▶ [Extracted records]:
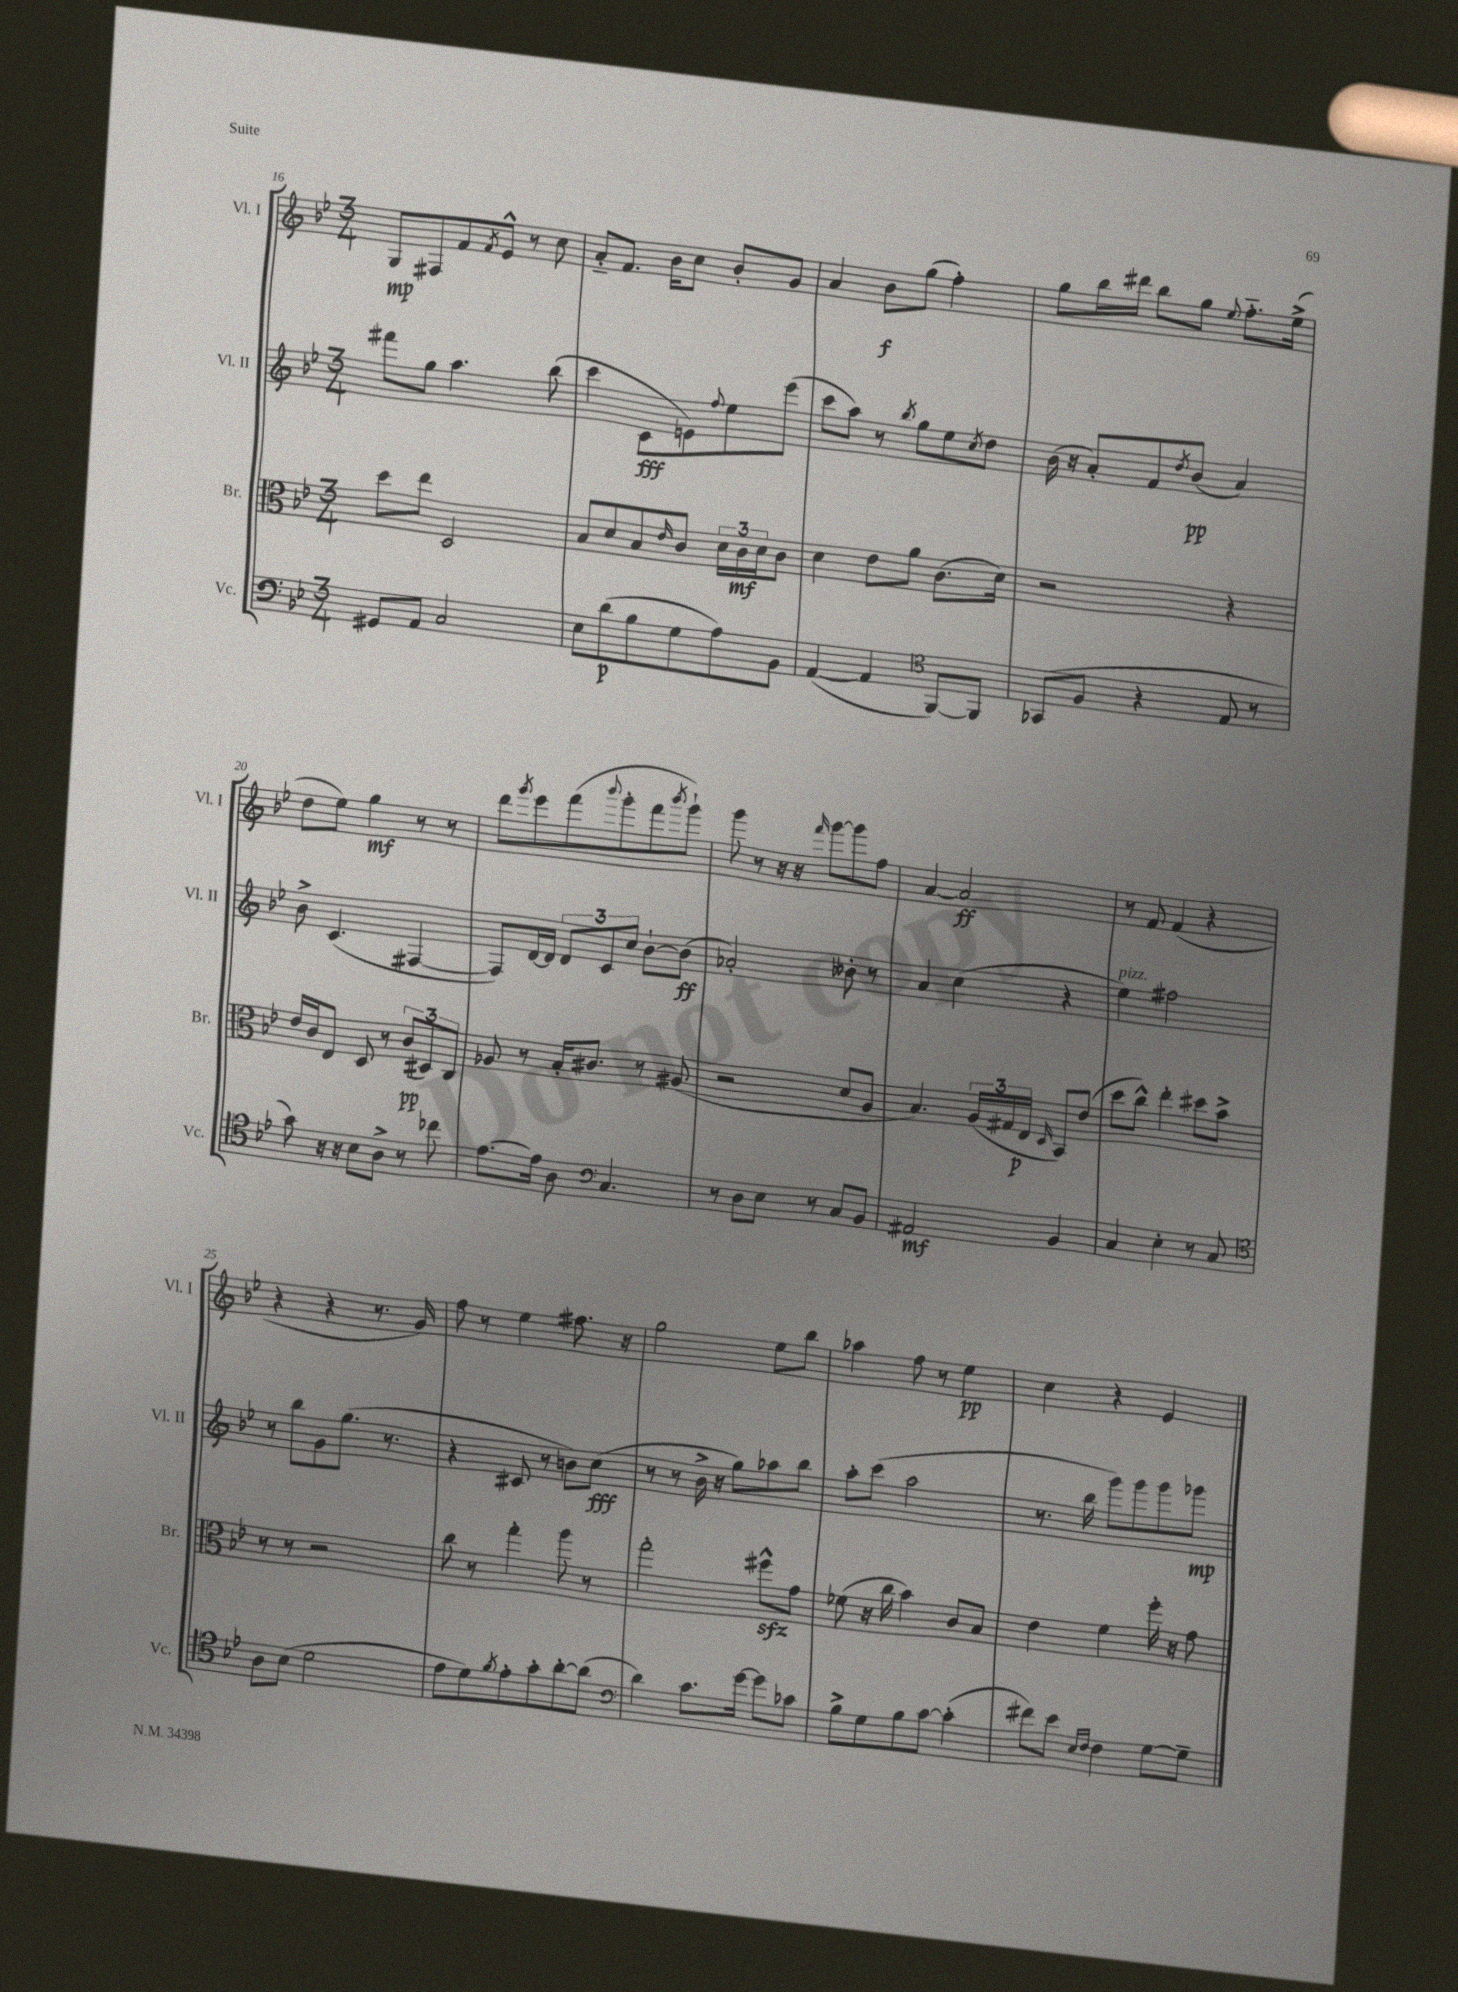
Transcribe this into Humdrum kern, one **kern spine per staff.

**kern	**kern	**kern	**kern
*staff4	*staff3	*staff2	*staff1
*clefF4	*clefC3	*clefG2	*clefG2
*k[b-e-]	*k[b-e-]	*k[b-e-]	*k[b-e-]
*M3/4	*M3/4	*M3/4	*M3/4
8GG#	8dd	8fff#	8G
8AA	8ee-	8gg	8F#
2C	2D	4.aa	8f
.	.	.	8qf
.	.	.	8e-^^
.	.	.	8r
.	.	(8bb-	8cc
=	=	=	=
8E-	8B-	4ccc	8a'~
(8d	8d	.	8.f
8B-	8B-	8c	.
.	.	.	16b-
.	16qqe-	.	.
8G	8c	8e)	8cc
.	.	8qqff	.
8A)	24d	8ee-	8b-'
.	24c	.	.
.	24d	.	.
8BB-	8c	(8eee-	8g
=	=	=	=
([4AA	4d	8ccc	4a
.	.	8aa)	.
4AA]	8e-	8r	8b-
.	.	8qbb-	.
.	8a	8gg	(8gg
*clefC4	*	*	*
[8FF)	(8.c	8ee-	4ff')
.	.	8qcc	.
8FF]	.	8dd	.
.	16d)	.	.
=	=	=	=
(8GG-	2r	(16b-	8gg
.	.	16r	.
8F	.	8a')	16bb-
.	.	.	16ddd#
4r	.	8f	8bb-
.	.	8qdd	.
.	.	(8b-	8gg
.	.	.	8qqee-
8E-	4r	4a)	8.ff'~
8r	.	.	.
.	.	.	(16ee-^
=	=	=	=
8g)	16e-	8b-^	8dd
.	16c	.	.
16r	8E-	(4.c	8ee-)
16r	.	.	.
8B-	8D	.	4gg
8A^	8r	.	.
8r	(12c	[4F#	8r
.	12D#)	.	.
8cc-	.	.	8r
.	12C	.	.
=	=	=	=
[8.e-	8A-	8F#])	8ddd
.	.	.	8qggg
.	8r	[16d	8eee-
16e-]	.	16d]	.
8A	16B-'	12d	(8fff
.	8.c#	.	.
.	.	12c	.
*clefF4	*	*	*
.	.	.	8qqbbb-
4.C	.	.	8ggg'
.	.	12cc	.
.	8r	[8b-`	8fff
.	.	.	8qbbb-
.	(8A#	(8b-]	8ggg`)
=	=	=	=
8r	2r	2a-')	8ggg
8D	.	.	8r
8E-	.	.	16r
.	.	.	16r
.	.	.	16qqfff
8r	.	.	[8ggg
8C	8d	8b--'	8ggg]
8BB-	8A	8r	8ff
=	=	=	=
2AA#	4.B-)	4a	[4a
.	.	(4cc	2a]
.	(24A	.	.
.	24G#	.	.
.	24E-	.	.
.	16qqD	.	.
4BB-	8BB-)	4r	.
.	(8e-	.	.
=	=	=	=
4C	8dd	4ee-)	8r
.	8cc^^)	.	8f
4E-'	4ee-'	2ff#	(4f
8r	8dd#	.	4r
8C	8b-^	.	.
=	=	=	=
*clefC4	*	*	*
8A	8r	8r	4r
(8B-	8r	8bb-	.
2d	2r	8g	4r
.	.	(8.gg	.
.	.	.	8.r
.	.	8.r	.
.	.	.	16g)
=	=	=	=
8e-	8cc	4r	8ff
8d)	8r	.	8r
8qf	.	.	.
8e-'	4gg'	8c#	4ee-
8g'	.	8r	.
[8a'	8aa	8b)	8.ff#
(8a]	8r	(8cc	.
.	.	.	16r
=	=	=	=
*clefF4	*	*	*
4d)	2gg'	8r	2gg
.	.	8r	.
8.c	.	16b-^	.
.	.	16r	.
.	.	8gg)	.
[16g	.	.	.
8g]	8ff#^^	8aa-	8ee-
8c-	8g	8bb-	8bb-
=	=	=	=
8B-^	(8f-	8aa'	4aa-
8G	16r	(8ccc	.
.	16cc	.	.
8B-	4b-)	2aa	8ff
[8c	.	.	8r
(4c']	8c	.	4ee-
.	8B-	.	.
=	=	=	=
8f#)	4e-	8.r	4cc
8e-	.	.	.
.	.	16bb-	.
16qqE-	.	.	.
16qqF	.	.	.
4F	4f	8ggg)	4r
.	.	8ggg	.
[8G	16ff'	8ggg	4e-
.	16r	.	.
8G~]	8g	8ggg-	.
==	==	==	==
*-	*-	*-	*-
* * *
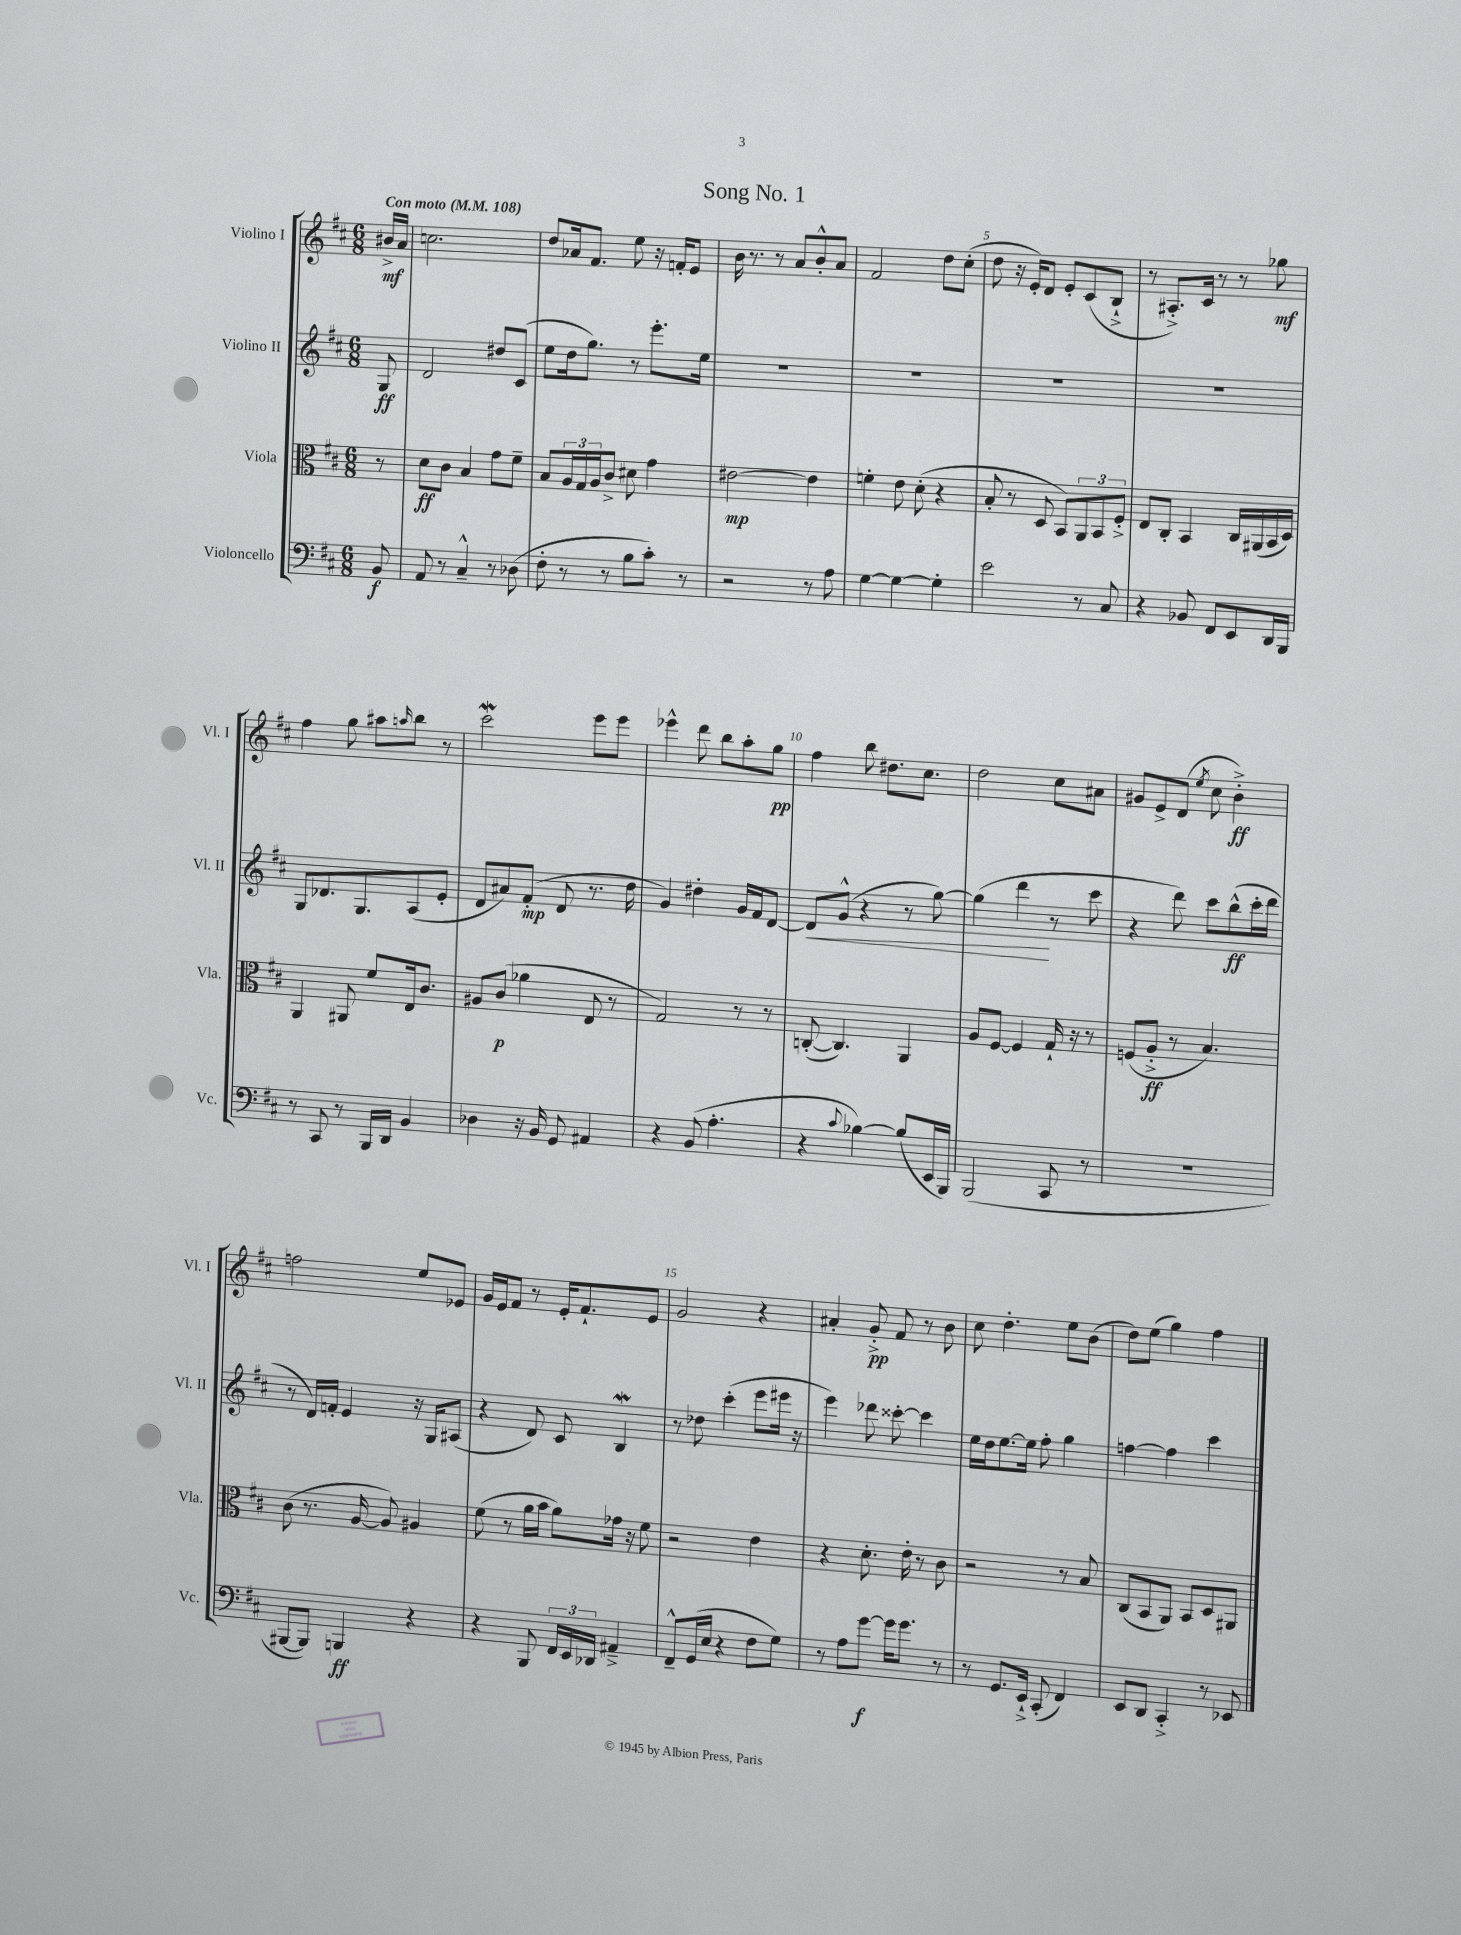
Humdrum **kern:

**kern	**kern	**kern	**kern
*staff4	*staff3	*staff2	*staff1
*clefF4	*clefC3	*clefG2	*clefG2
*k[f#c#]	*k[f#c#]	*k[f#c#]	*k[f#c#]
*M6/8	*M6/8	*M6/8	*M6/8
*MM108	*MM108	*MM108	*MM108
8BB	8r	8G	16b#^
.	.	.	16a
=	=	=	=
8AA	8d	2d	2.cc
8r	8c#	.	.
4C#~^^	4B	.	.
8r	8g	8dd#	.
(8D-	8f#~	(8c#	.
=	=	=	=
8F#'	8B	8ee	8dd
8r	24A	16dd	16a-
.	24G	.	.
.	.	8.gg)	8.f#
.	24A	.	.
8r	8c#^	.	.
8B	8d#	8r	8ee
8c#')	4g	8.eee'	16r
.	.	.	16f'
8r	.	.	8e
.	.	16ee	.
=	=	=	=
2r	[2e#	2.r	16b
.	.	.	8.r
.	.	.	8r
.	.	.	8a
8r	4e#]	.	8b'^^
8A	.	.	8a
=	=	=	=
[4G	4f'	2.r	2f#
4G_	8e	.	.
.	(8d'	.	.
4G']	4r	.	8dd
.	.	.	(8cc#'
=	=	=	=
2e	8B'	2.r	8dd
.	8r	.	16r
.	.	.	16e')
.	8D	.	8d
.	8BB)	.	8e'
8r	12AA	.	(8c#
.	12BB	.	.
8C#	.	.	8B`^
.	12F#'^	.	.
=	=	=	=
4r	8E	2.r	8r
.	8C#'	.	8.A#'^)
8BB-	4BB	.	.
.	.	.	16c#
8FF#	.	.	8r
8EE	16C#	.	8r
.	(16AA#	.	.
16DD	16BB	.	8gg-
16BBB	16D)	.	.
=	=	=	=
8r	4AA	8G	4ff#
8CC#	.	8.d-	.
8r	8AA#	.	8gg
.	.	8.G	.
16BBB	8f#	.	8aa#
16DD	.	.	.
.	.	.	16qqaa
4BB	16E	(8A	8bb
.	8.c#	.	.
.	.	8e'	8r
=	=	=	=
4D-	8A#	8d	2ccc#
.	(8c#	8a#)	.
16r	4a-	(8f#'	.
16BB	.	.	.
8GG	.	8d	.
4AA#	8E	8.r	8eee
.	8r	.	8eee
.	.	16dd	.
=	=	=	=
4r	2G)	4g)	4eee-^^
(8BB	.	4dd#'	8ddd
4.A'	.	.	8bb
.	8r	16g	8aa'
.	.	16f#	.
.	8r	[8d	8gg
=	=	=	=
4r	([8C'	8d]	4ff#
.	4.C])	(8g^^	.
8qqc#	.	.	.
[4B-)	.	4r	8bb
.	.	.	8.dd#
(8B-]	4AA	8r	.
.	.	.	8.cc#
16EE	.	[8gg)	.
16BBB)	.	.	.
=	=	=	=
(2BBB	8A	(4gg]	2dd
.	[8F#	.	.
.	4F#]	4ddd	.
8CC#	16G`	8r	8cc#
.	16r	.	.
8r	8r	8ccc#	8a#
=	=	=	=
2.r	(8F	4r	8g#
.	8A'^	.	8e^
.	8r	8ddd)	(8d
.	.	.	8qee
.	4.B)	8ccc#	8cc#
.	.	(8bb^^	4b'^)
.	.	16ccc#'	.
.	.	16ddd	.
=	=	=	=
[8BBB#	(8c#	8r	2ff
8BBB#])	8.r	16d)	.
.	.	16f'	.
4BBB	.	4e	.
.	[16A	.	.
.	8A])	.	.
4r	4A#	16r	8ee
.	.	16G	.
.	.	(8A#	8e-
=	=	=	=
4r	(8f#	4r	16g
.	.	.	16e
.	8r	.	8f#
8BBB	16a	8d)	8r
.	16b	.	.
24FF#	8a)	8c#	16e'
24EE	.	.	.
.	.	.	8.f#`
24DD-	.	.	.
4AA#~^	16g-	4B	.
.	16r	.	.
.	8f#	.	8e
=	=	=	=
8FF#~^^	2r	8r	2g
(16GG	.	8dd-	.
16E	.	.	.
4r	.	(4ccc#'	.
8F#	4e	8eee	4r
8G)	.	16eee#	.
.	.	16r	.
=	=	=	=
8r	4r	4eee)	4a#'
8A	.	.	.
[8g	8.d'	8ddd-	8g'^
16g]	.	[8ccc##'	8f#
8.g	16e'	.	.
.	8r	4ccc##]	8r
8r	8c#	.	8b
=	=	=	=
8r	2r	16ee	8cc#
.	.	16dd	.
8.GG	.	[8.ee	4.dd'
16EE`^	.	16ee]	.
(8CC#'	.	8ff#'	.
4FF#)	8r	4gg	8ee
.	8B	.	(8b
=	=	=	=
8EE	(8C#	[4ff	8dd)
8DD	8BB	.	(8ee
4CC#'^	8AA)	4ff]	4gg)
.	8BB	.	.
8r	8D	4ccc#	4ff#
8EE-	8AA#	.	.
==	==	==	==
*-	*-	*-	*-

▶ [Problem description]: Report how many lines of the records contain the string "Humdrum", matching case exactly, and give only the number.

▶ [Answer to the exercise]: 2